◆ Task requirements:
Search term "none": copy each line of the records that contains it.

• • •

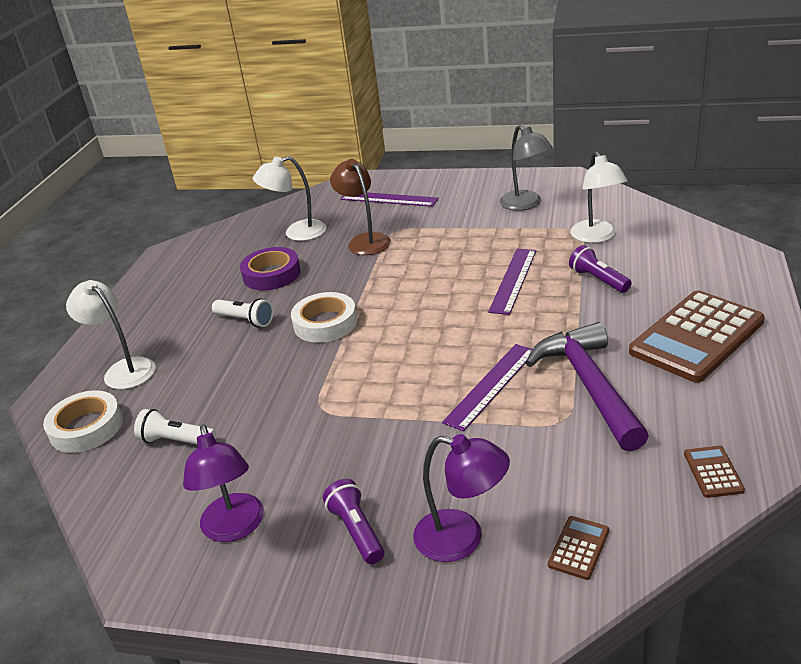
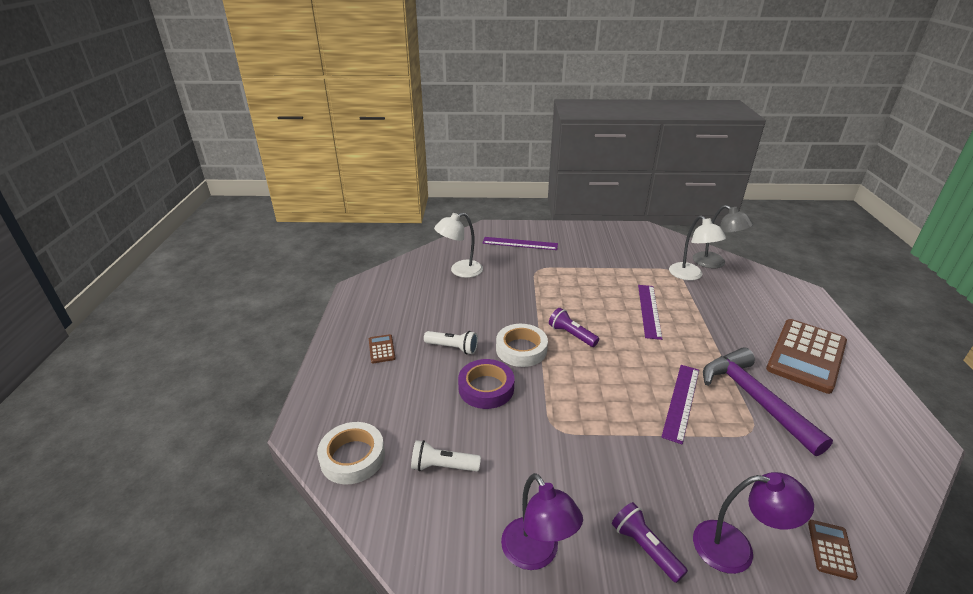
camera: 15 degrees left, 0 degrees up
(123, 369) = (364, 397): white lamp -> none
(271, 274) = (456, 306): purple tape -> purple tape (486, 388)
(365, 240) = (518, 277): brown lamp -> none
(525, 204) = (625, 249): grey lamp -> grey lamp (715, 263)
(598, 280) = (711, 310): purple flashlight -> purple flashlight (571, 335)
(713, 472) = (887, 471): brown calculator -> brown calculator (382, 349)

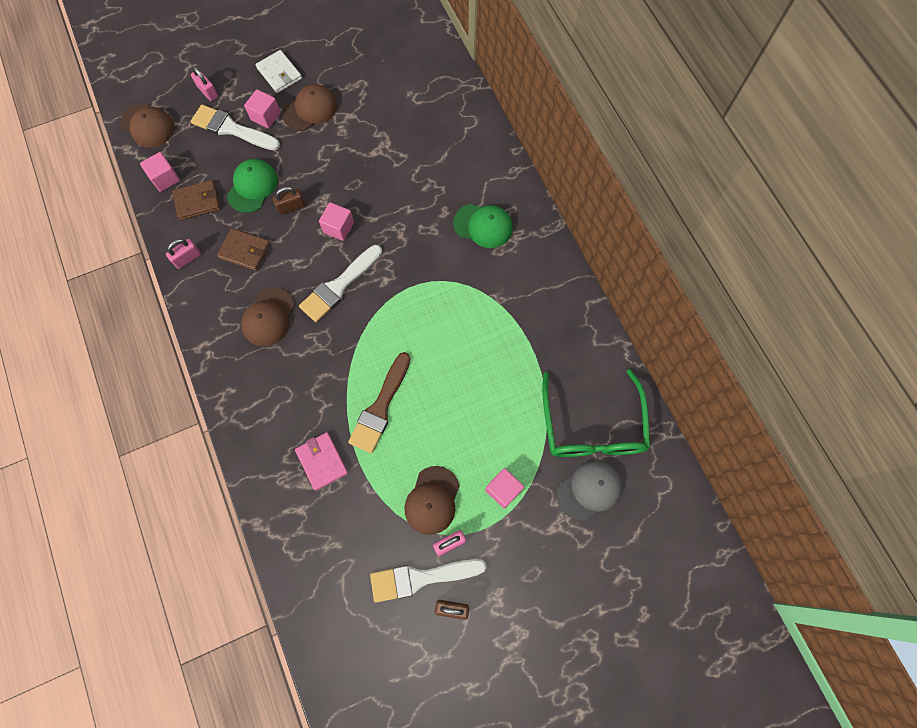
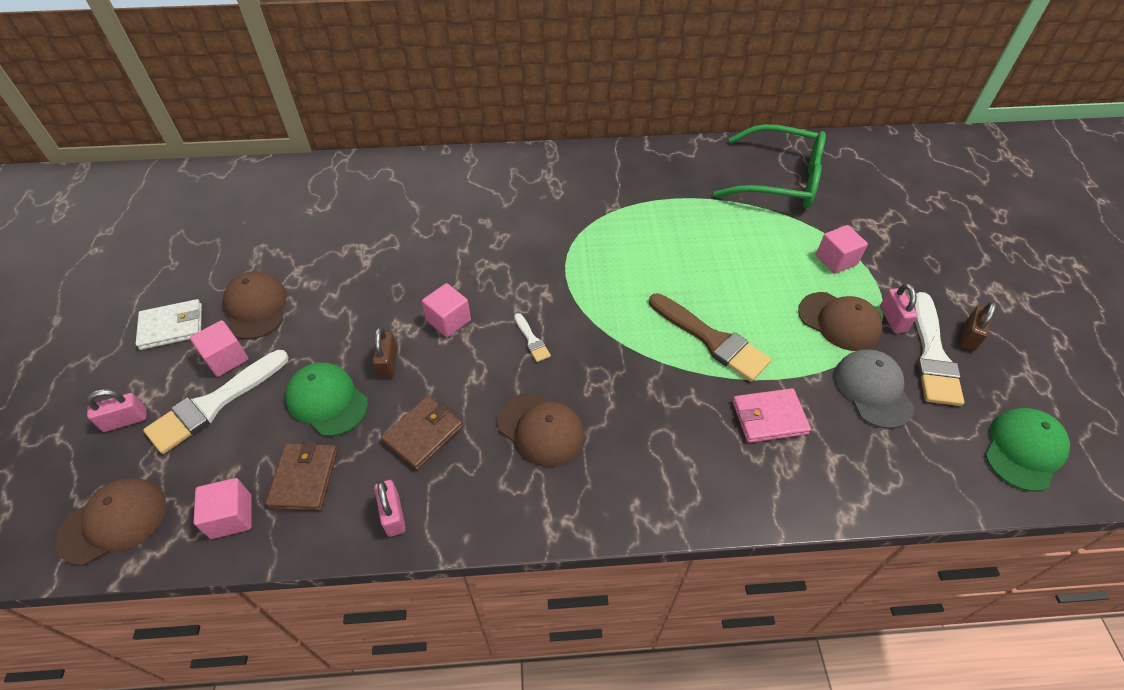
camera: 70 degrees left, 20 degrees down
(339, 286) = (532, 340): white brush -> white brush, size x0.47
(483, 226) = (521, 196): green cap -> green cap (1024, 450)
(589, 490) = (846, 199): grey cap -> grey cap (873, 390)

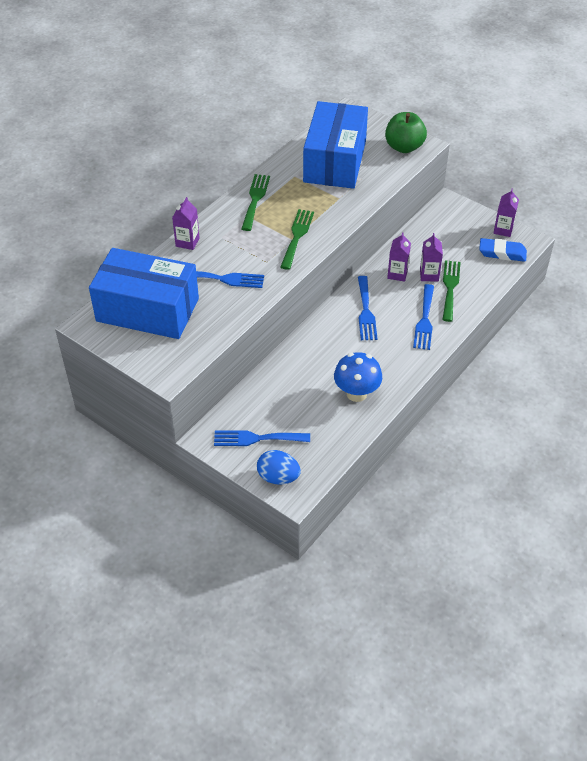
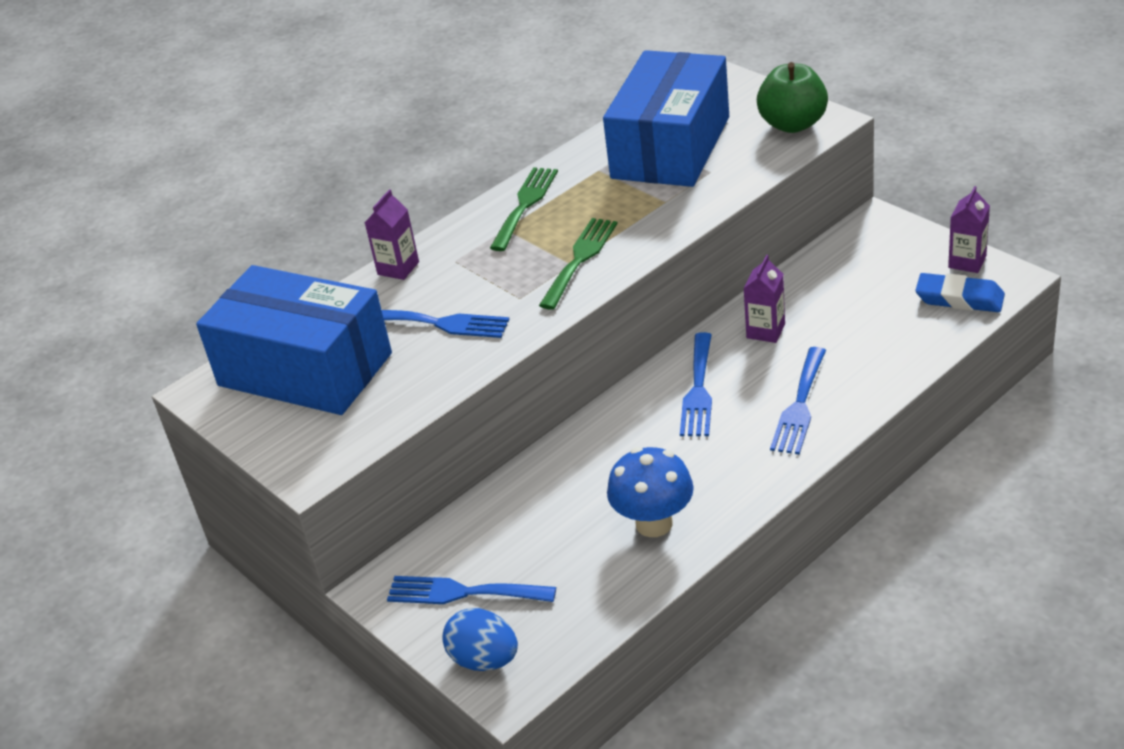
camera: 15 degrees right, 10 degrees down
(429, 275) = (821, 333): purple carton -> none
(450, 287) = (855, 353): green fork -> none

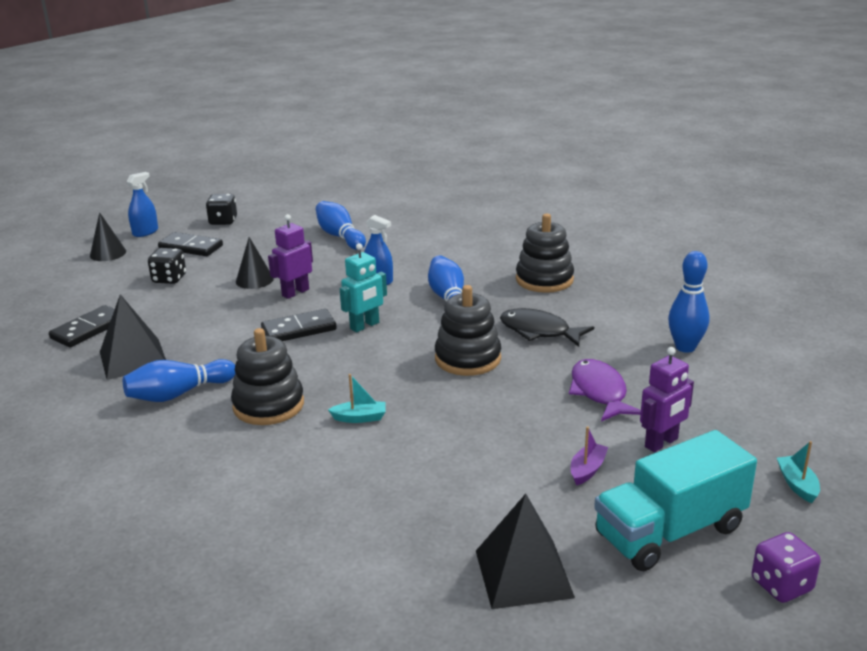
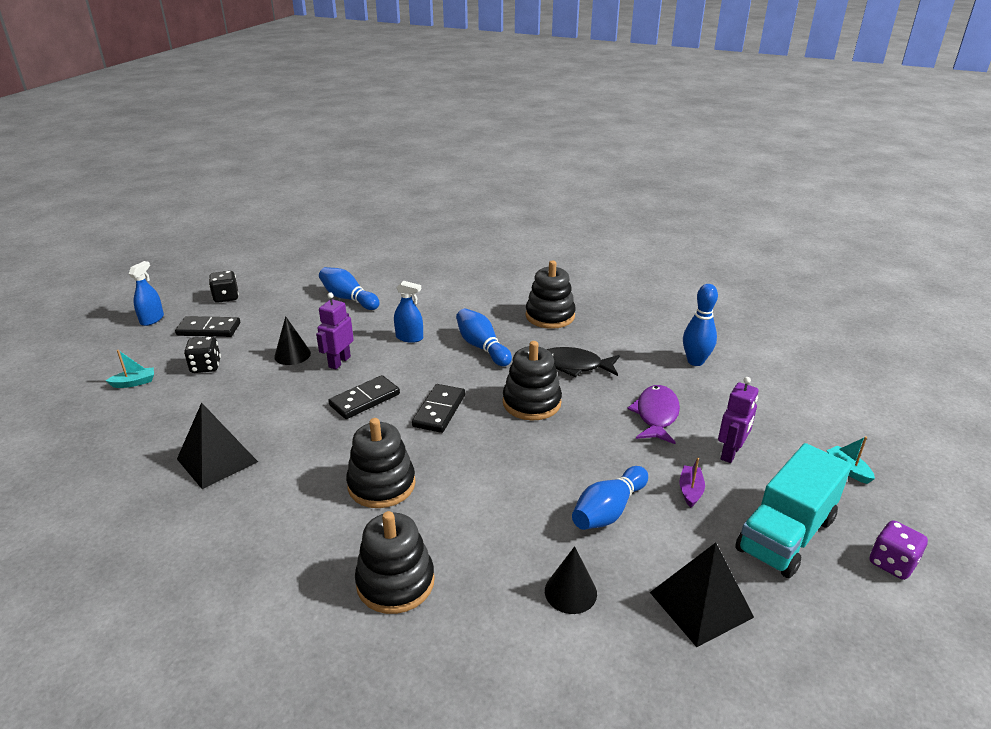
camera: 20 degrees left, 5 degrees up
(88, 329) = (151, 436): black domino -> black domino (439, 410)
(108, 253) = (124, 348): black cone -> black cone (570, 592)
(179, 394) = (286, 490): blue bowling pin -> blue bowling pin (608, 510)
(230, 488) = (395, 582): none -> black stacking toy
(360, 418) = (473, 480): turquoise boat -> turquoise boat (134, 383)
(365, 326) = (423, 386): turquoise robot -> none
(599, 392) = (656, 415): purple fish -> purple fish turned 45 degrees clockwise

• • •

◆ Expected answer:
(123, 369) = (364, 397): white lamp -> none
(365, 240) = (518, 277): brown lamp -> none
(429, 275) = (821, 333): purple carton -> none
(450, 287) = (855, 353): green fork -> none
(230, 488) = (395, 582): none -> black stacking toy
(365, 326) = (423, 386): turquoise robot -> none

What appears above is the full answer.